# Required work
Reproduce all of the data below without alteration; exclude every picture.

# Data below
-------
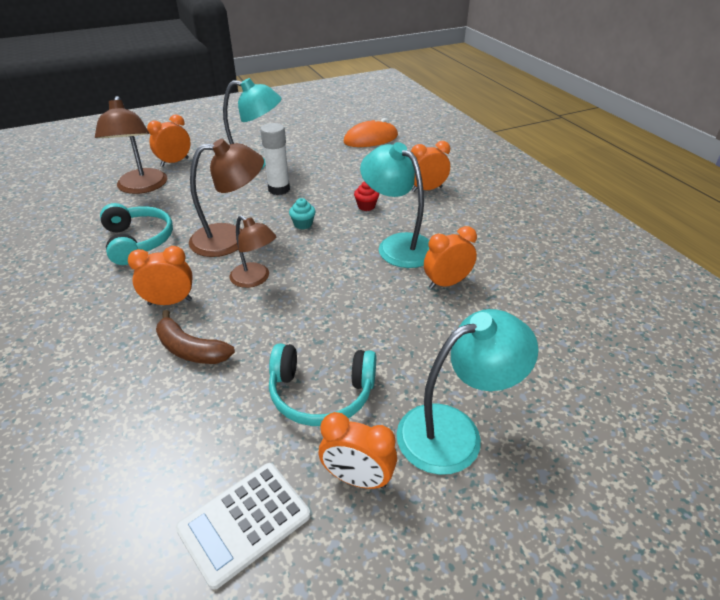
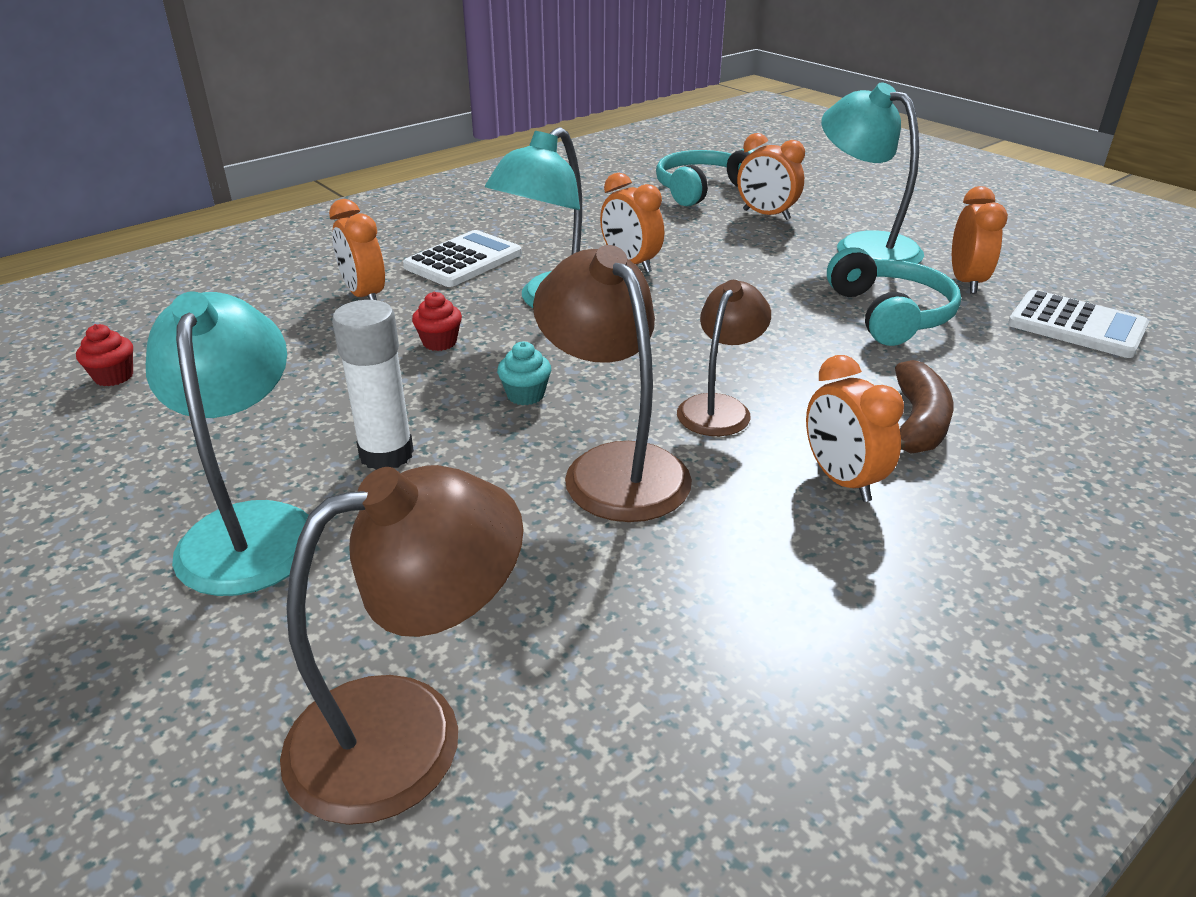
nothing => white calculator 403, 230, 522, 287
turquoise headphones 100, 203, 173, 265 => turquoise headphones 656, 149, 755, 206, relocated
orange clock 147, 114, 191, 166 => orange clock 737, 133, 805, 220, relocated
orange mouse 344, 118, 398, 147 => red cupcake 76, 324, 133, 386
-------
# Task solution
nothing => white calculator 403, 230, 522, 287
turquoise headphones 100, 203, 173, 265 => turquoise headphones 656, 149, 755, 206, relocated
orange clock 147, 114, 191, 166 => orange clock 737, 133, 805, 220, relocated
orange mouse 344, 118, 398, 147 => red cupcake 76, 324, 133, 386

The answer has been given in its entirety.